What you need to do – Please copy each line of the listing below in which the word "none" appears.

(Data provided Opens)

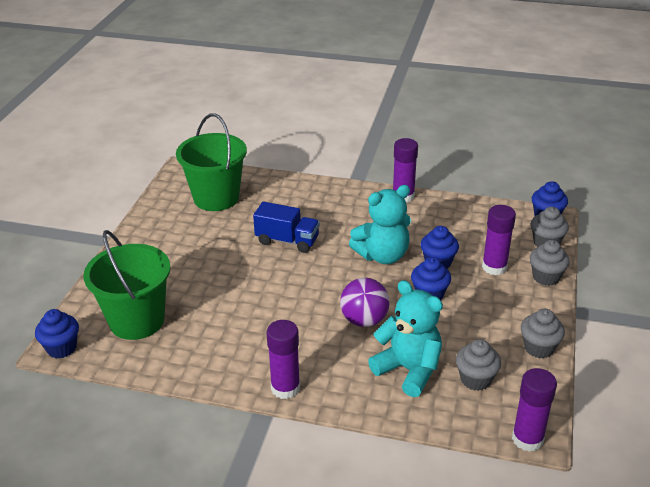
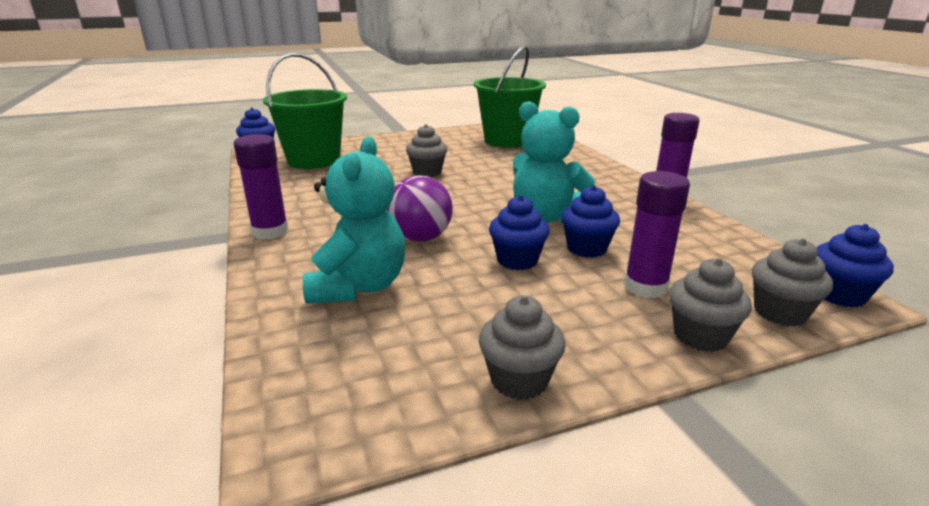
camera: 55 degrees right, 10 degrees down
(287, 241) = (494, 175): blue truck -> none
(475, 379) = (384, 341): grey cupcake -> grey cupcake (427, 172)
(527, 439) = (276, 436): purple glue stick -> none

(Data provided Closes)

Answer for the task –
(287, 241) = (494, 175): blue truck -> none
(527, 439) = (276, 436): purple glue stick -> none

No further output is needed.